# DATA FOR PROCESSING
● ● ● ● ● ● ●

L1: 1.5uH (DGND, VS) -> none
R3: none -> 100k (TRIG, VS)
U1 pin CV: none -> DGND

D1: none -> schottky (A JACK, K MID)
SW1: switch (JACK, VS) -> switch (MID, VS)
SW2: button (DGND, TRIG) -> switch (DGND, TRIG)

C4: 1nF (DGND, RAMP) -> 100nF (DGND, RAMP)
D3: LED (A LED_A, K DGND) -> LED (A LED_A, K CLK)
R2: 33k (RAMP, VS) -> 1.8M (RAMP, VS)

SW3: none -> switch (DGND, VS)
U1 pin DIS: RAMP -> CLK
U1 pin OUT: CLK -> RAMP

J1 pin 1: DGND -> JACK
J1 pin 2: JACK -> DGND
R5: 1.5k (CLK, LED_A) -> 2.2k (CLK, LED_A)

● ● ● ● ● ● ●

The records are to be duplicated in full, with every word kept exactly.

L1: 1.5uH (DGND, VS) -> none
R3: none -> 100k (TRIG, VS)
U1 pin CV: none -> DGND

D1: none -> schottky (A JACK, K MID)
SW1: switch (JACK, VS) -> switch (MID, VS)
SW2: button (DGND, TRIG) -> switch (DGND, TRIG)

C4: 1nF (DGND, RAMP) -> 100nF (DGND, RAMP)
D3: LED (A LED_A, K DGND) -> LED (A LED_A, K CLK)
R2: 33k (RAMP, VS) -> 1.8M (RAMP, VS)

SW3: none -> switch (DGND, VS)
U1 pin DIS: RAMP -> CLK
U1 pin OUT: CLK -> RAMP

J1 pin 1: DGND -> JACK
J1 pin 2: JACK -> DGND
R5: 1.5k (CLK, LED_A) -> 2.2k (CLK, LED_A)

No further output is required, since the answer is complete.